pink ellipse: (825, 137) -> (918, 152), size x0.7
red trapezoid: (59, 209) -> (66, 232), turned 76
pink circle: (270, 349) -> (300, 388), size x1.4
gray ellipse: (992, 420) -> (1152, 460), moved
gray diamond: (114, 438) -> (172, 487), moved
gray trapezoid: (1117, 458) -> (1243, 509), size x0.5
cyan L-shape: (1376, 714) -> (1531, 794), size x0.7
○ ○ ○ ○ ○ ○ ○
*Problem*: Set down each record above without changing a single word.

*Response*:
pink ellipse: (825, 137) -> (918, 152), size x0.7
red trapezoid: (59, 209) -> (66, 232), turned 76
pink circle: (270, 349) -> (300, 388), size x1.4
gray ellipse: (992, 420) -> (1152, 460), moved
gray diamond: (114, 438) -> (172, 487), moved
gray trapezoid: (1117, 458) -> (1243, 509), size x0.5
cyan L-shape: (1376, 714) -> (1531, 794), size x0.7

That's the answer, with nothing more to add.